* TASK REQUIREMENTS
When you reach the line containing "(696, 371) = (513, 254): white" in the entries below, begin reproducing lines exactly, and stop once the line containing "(866, 463) = (612, 184): white" is done.

* GIVEN RECORDS
● ● ● ● ● ● ●
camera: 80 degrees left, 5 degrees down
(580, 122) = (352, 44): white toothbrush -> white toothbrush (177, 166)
● ● ● ● ● ● ●
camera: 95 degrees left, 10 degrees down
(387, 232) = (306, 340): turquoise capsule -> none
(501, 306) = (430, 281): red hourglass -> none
● ● ● ● ● ● ●
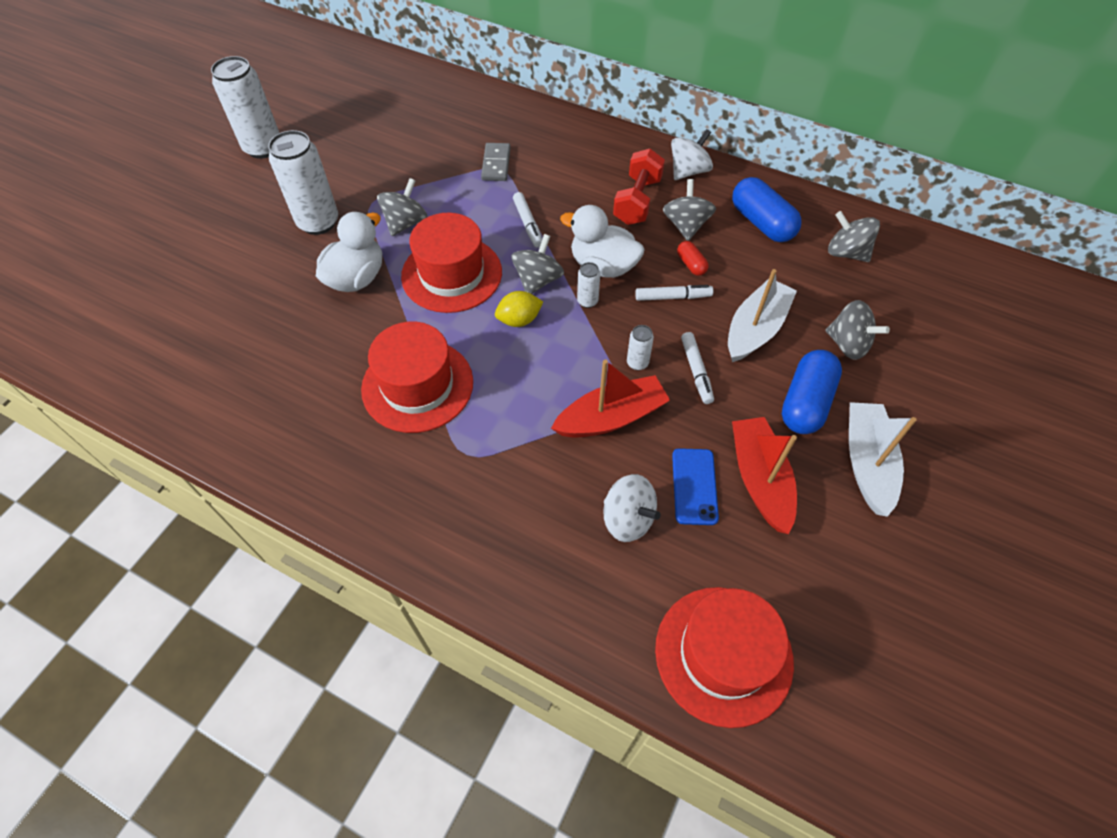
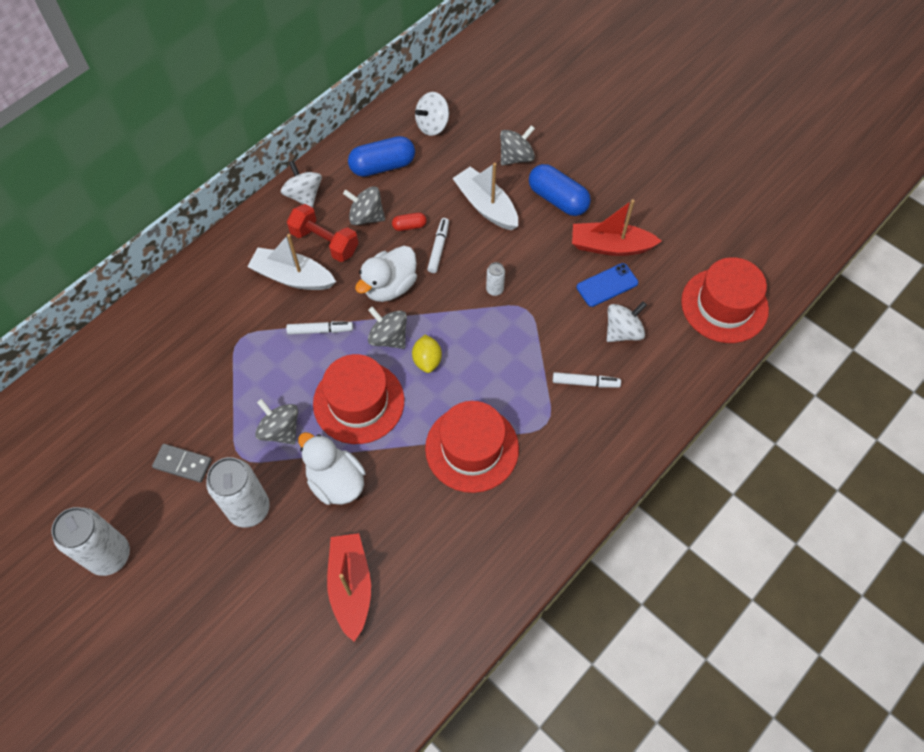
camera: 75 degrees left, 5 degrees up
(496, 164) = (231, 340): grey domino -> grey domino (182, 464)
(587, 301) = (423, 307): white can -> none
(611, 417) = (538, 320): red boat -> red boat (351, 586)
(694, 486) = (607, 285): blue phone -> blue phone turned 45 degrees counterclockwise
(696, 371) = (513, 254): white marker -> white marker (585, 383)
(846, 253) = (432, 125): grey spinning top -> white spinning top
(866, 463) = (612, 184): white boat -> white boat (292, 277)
● ● ● ● ● ● ●
* SOLUTION TO THIS PROBLEM
(696, 371) = (513, 254): white marker -> white marker (585, 383)
(846, 253) = (432, 125): grey spinning top -> white spinning top
(866, 463) = (612, 184): white boat -> white boat (292, 277)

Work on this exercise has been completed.